─── TASK DATA ───
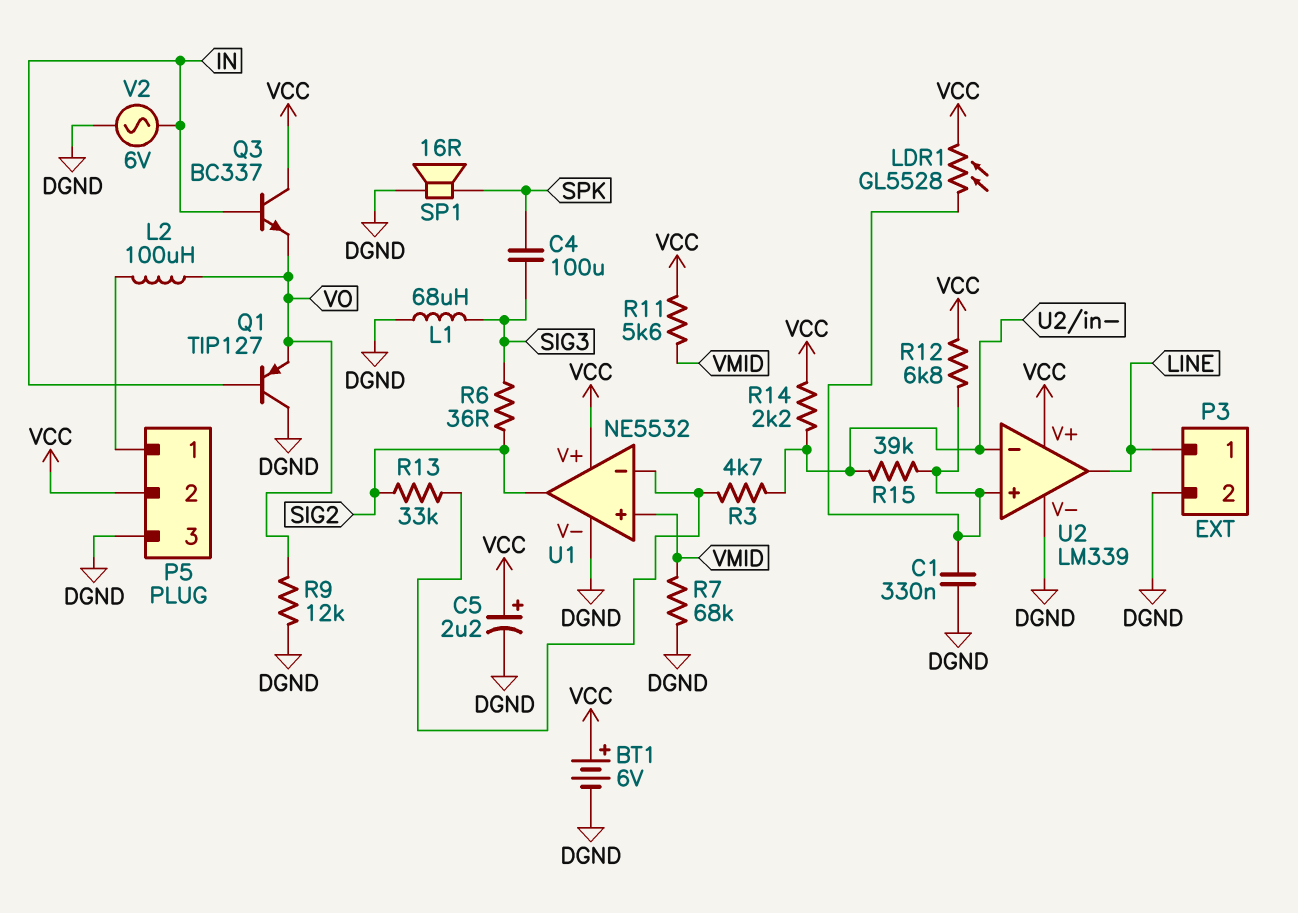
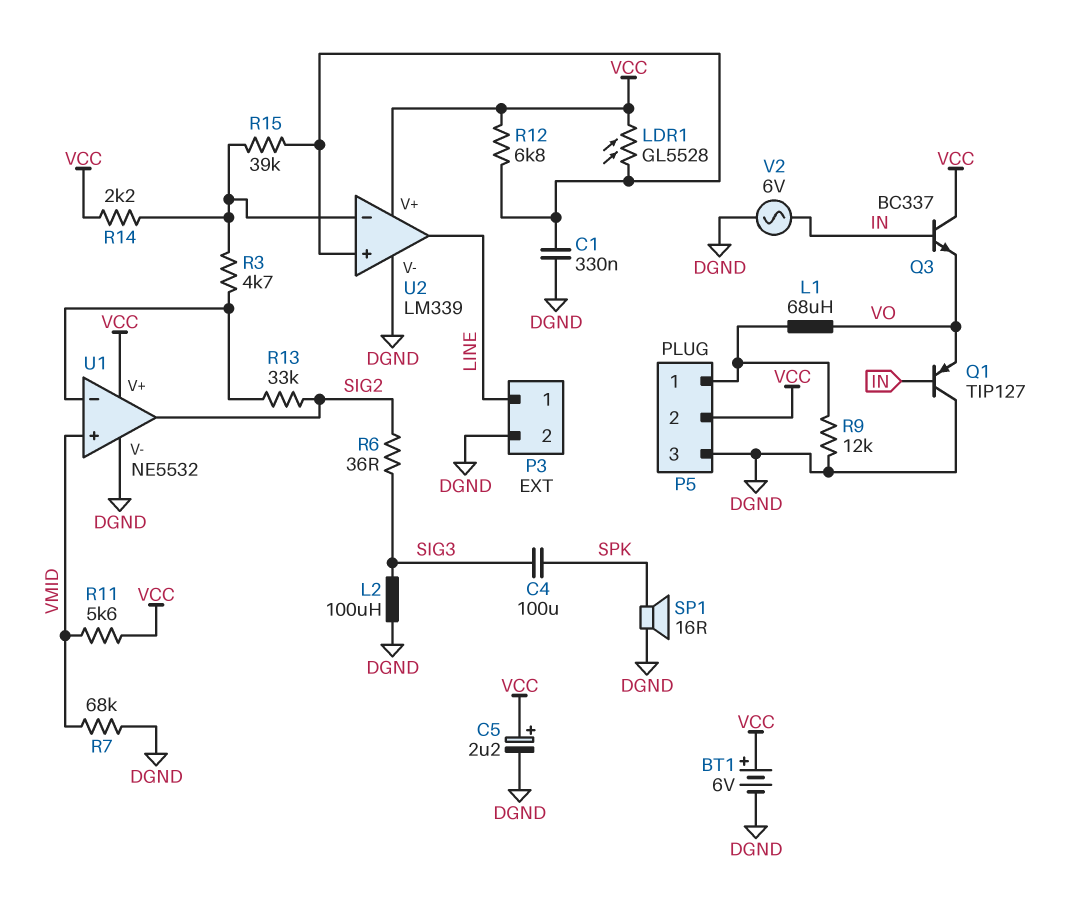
L1: 68uH (DGND, SIG3) -> 68uH (P5/1, VO)
L2: 100uH (P5/1, VO) -> 100uH (DGND, SIG3)
R9: 12k (DGND, VO) -> 12k (DGND, P5/1)

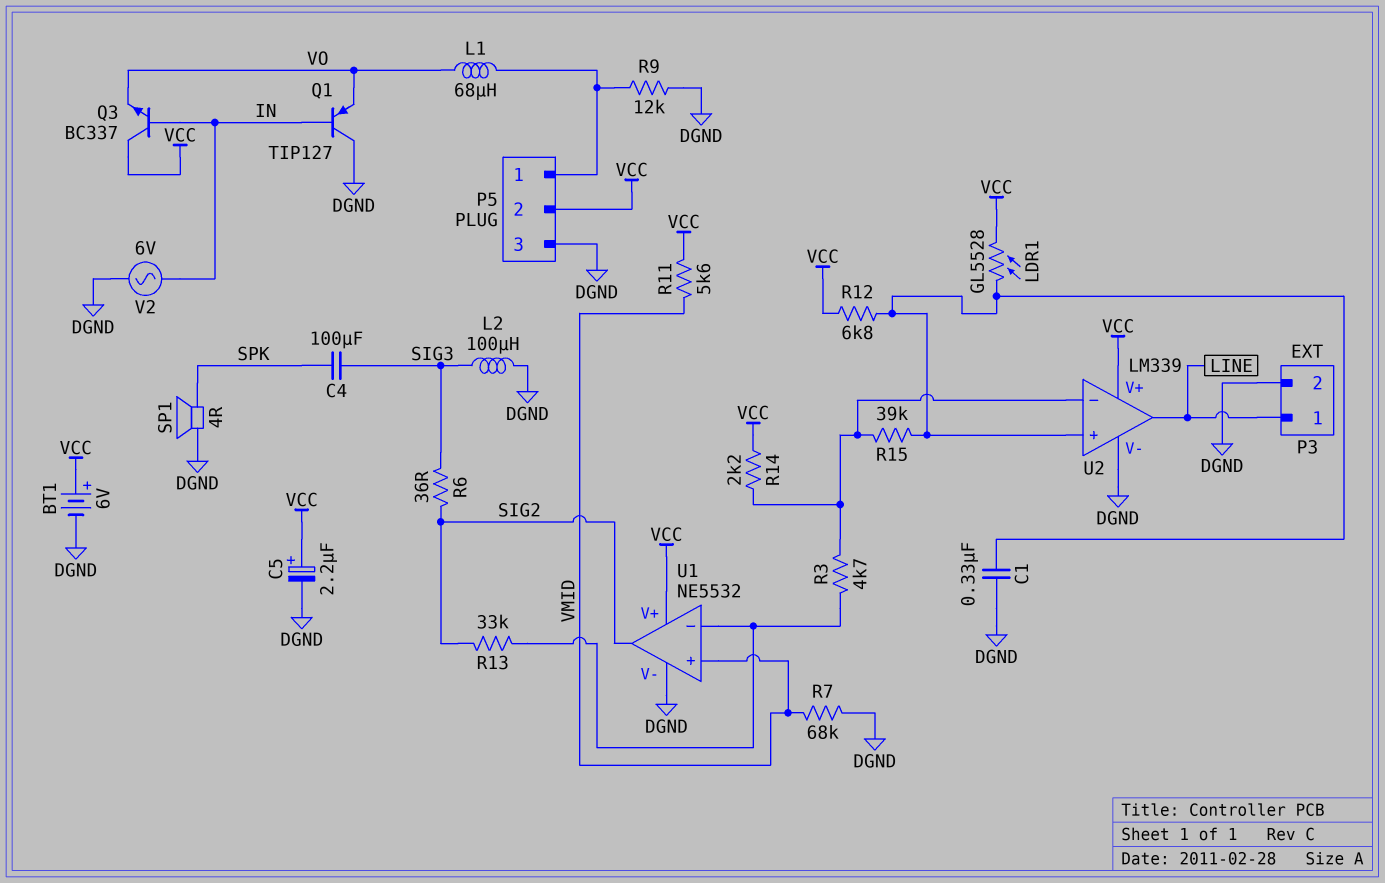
SP1: speaker 16R (DGND, SPK) -> speaker 4R (DGND, SPK)

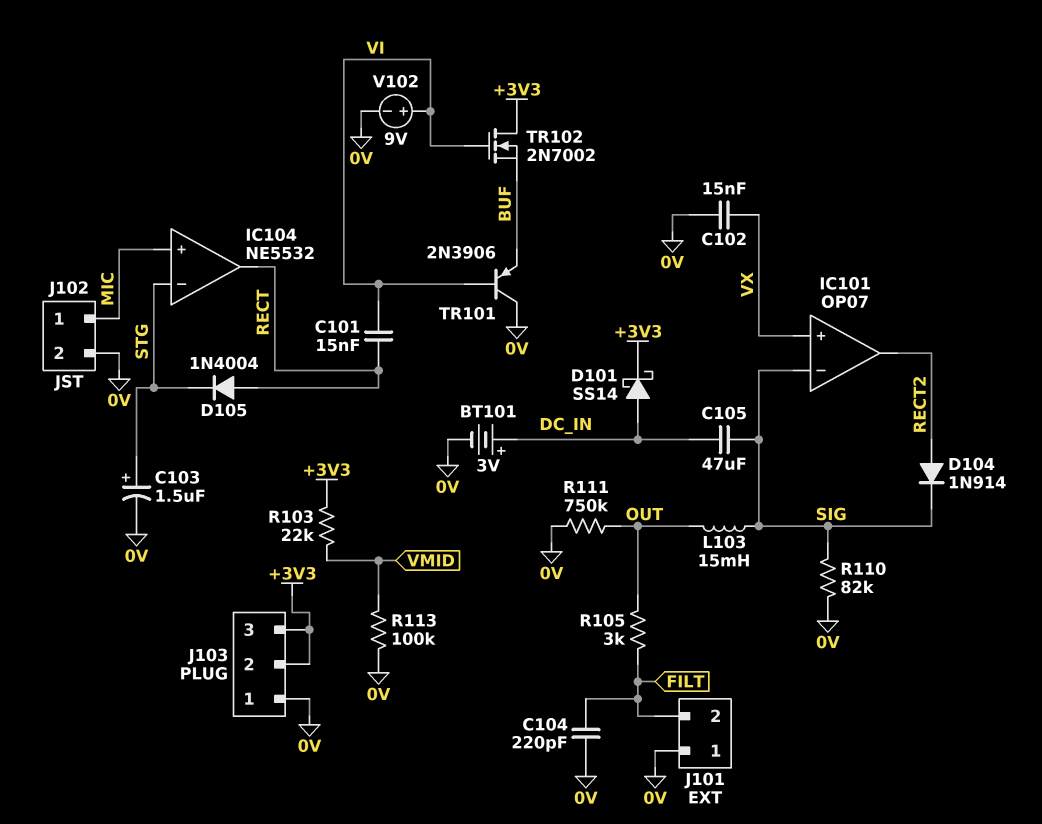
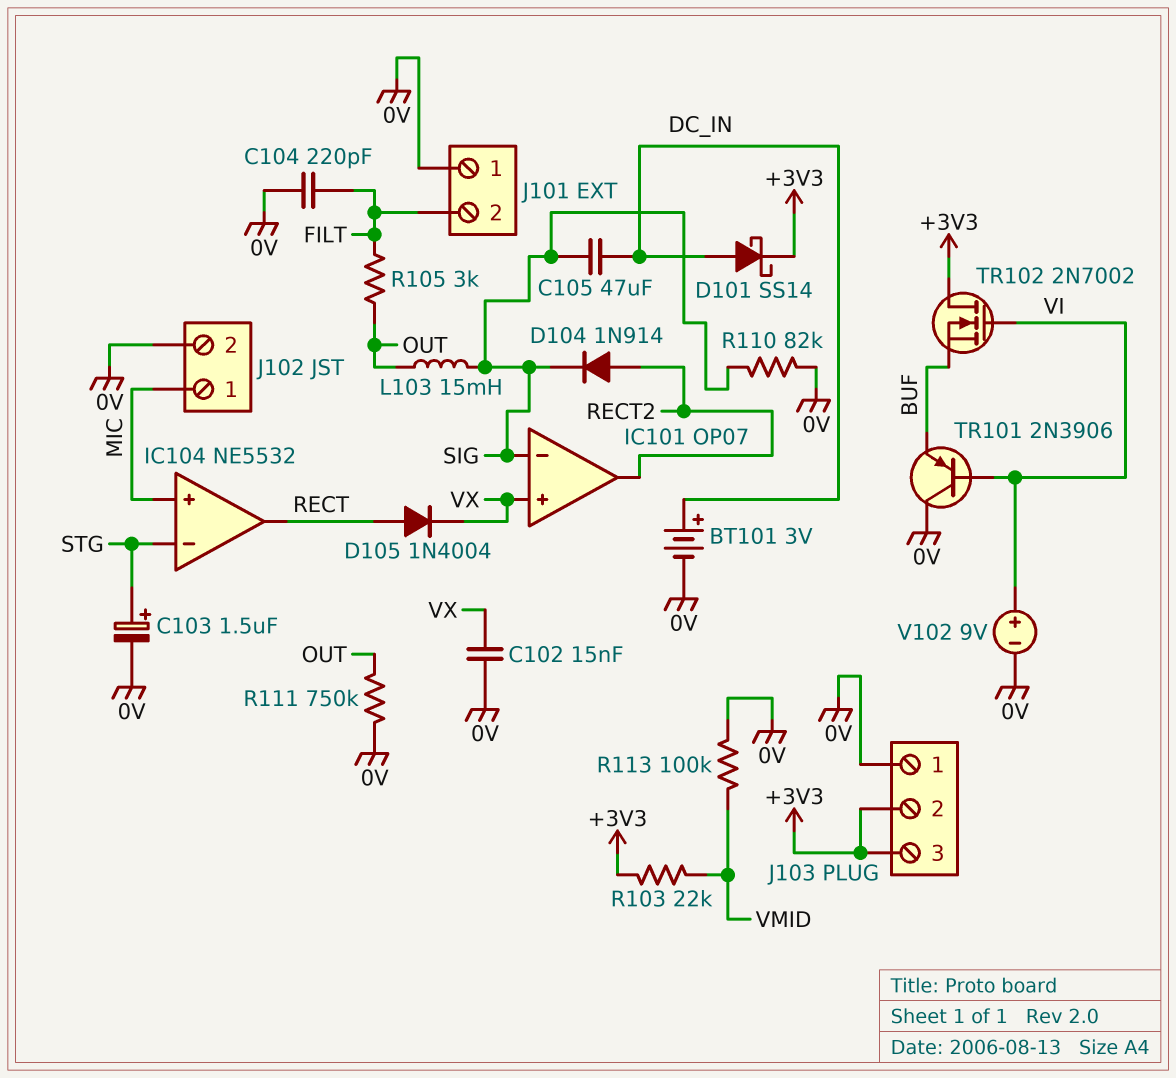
C101: 15nF (RECT, VI) -> none
D105: diode 1N4004 (A RECT, K STG) -> diode 1N4004 (A RECT, K VX)

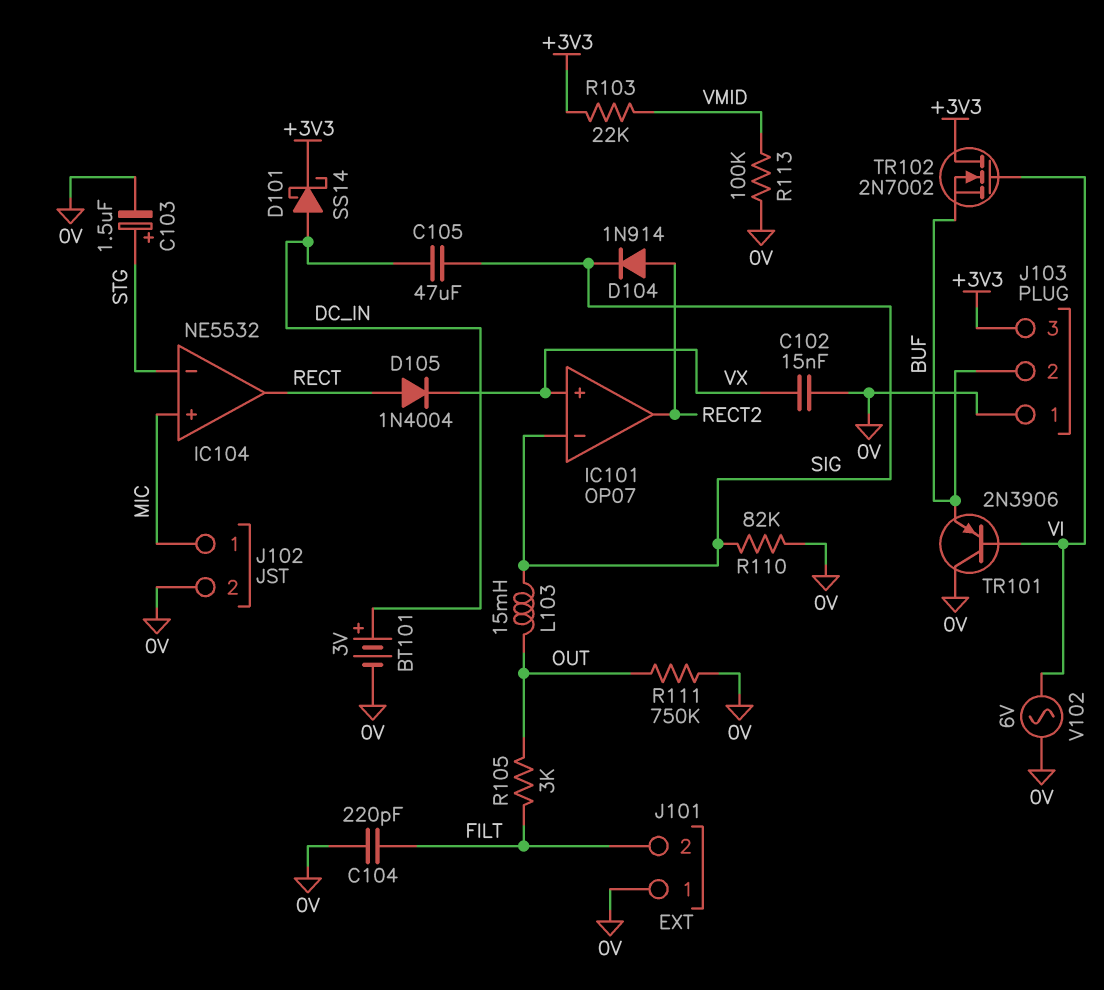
J103 pin 2: +3V3 -> BUF
V102: 9V (plus VI, minus 0V) -> AC 6V (0V, VI)

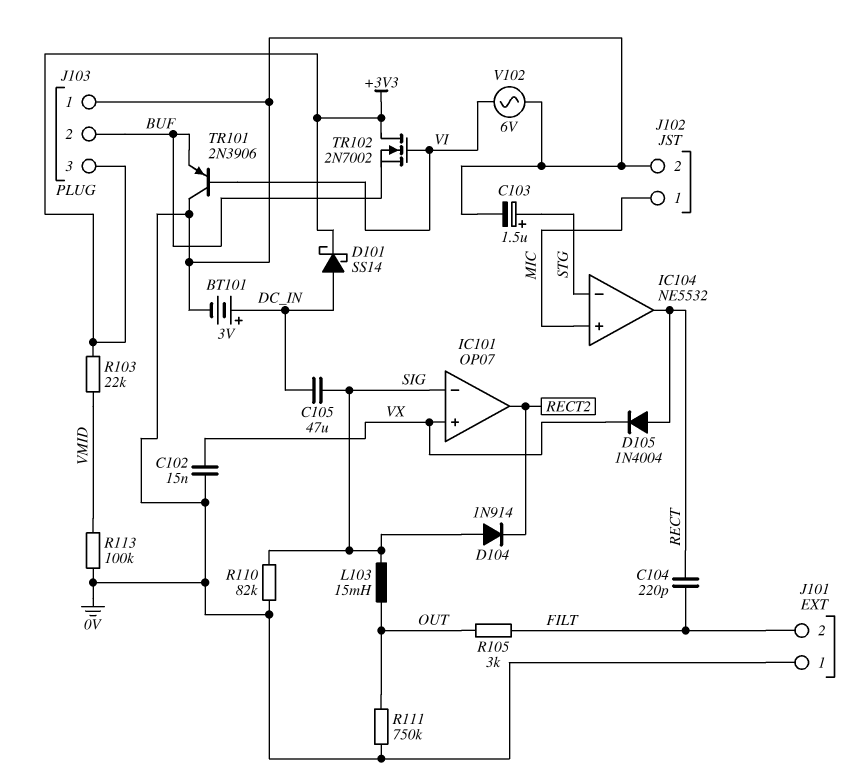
C104: 220pF (0V, FILT) -> 220pF (FILT, RECT)
D104: diode 1N914 (A RECT2, K SIG) -> diode 1N914 (A SIG, K RECT2)

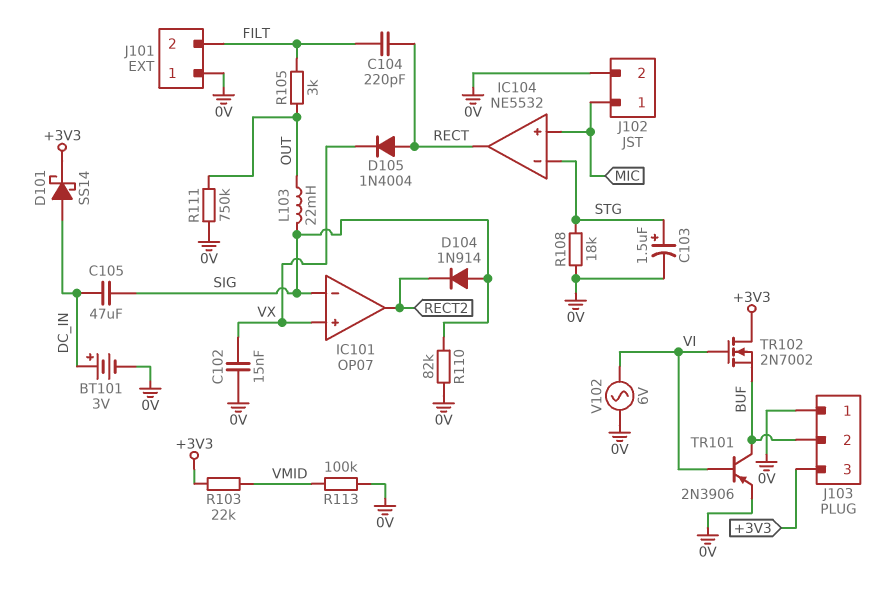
L103: 15mH (OUT, SIG) -> 22mH (OUT, SIG)
R108: none -> 18k (0V, STG)
TR101: PNP 2N3906 (B VI, C 0V, E BUF) -> PNP 2N3906 (B VI, C BUF, E 0V)

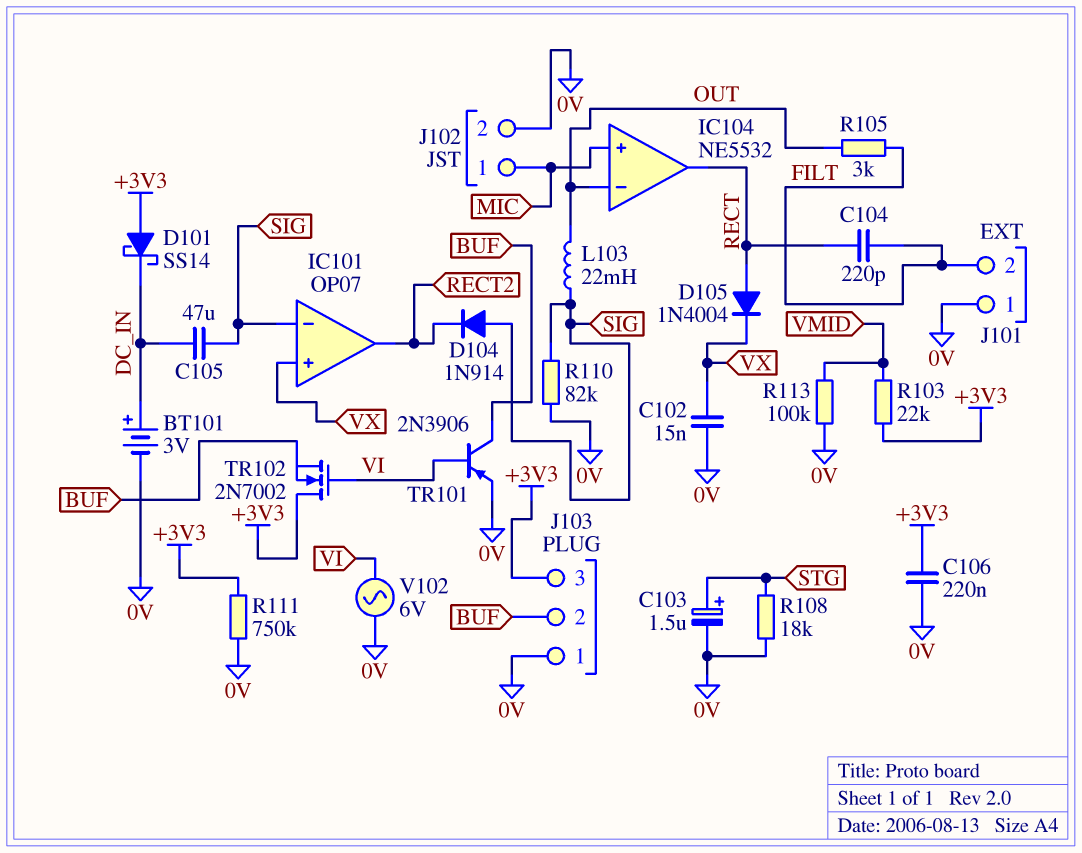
C106: none -> 220nF (+3V3, 0V)
D101: schottky SS14 (A DC_IN, K +3V3) -> schottky SS14 (A +3V3, K DC_IN)
IC104 pin in-: STG -> OUT
R111: 750k (0V, OUT) -> 750k (+3V3, 0V)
───
_YOUR OBJECTIVE_
Copy every line from the entries that contains the word "none".

_WRITTEN ANSWER_
C101: 15nF (RECT, VI) -> none
R108: none -> 18k (0V, STG)
C106: none -> 220nF (+3V3, 0V)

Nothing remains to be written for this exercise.